Make an exact copy of the lines from the one holding "[(67,209),(49,224),(66,244),(84,230),(67,209)]" through the end of the entries below, both ends kept, and of nothing else. Exclude pictures.

[Stored records]
================

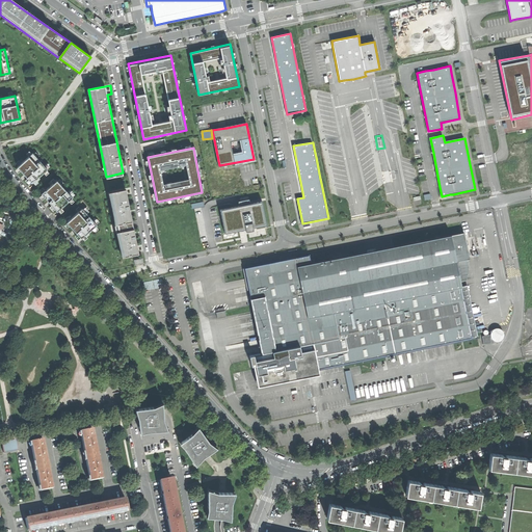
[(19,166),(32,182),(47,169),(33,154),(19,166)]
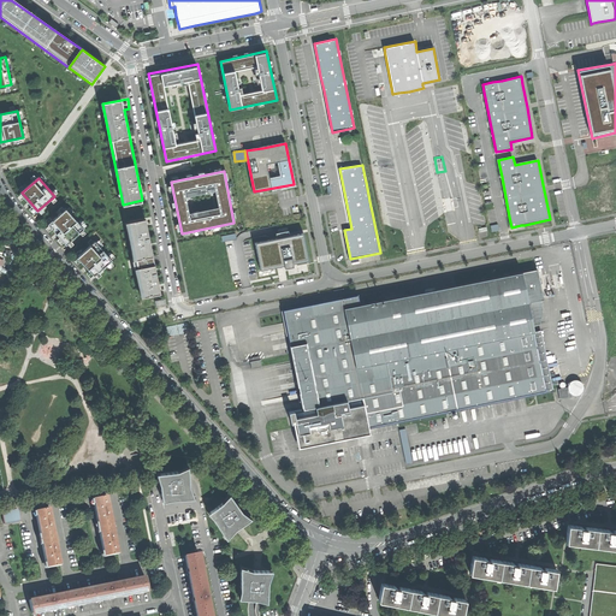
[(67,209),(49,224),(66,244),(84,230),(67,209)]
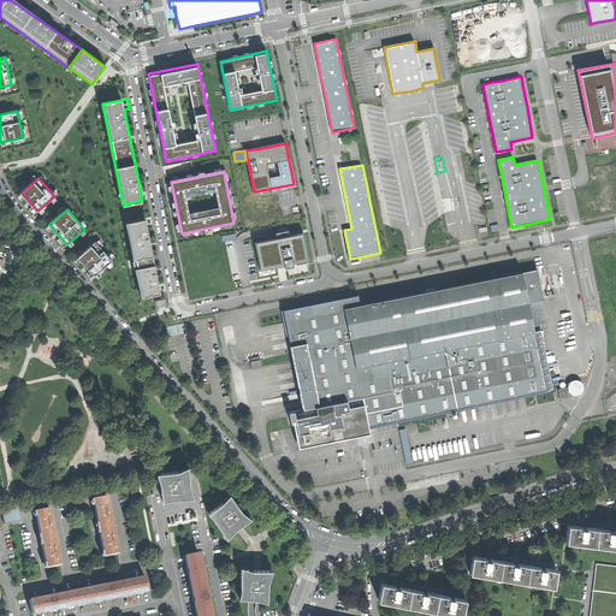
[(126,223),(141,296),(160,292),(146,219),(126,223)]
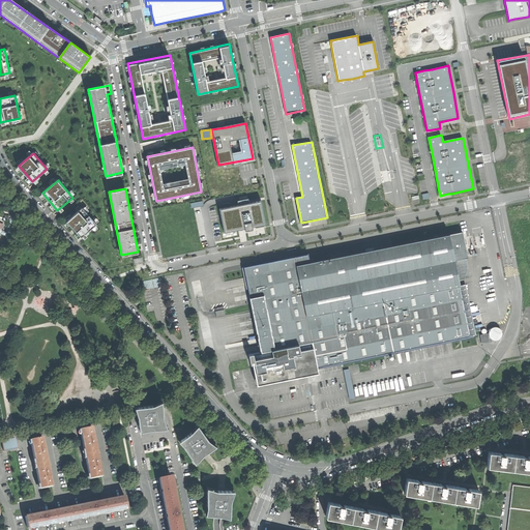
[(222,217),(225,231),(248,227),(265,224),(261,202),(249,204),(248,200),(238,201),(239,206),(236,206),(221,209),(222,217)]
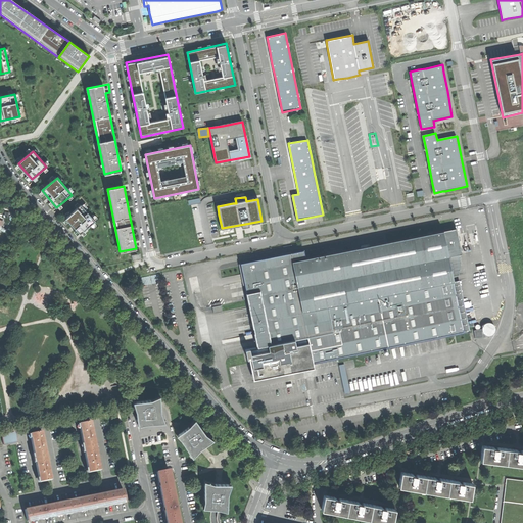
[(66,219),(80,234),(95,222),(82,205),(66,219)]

================

▶ **Answer for this exercise**
[(67,209),(49,224),(66,244),(84,230),(67,209)]
[(126,223),(141,296),(160,292),(146,219),(126,223)]
[(222,217),(225,231),(248,227),(265,224),(261,202),(249,204),(248,200),(238,201),(239,206),(236,206),(221,209),(222,217)]
[(66,219),(80,234),(95,222),(82,205),(66,219)]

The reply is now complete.